[Problem statement] Reproduce verbatim only the line that holds "Someone took away the blue" and the lines that follow it to the end of the listing.

[Provided material]
>>>
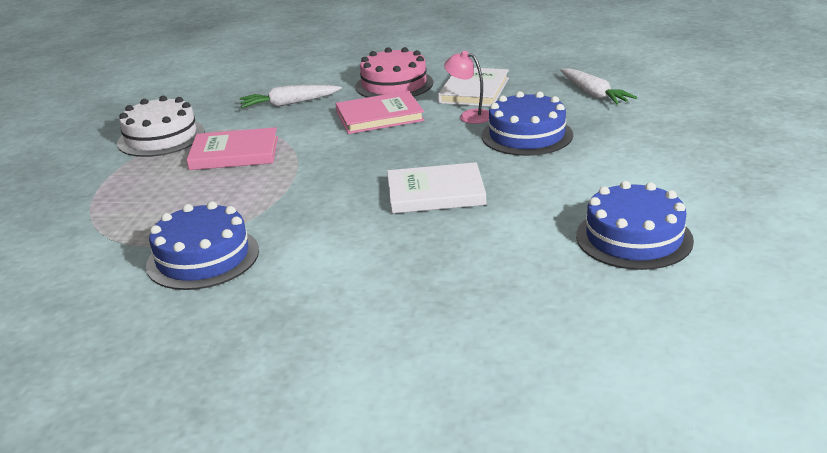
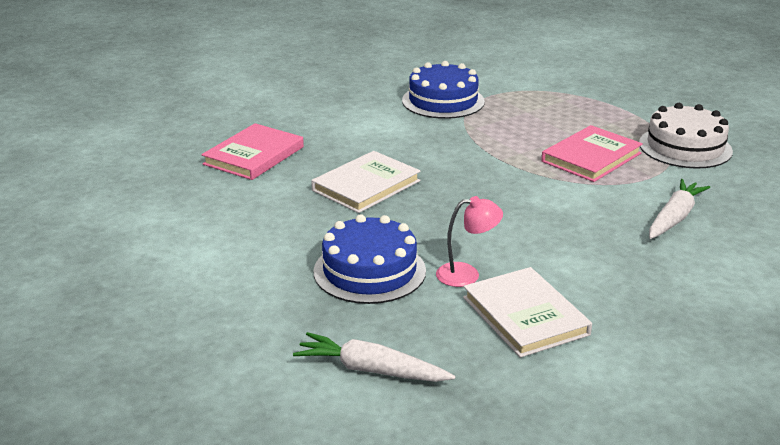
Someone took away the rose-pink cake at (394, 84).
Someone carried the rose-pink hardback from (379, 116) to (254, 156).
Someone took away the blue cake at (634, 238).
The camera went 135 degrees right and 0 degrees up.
<<<
[Response to this task]
Someone took away the blue cake at (634, 238).
The camera went 135 degrees right and 0 degrees up.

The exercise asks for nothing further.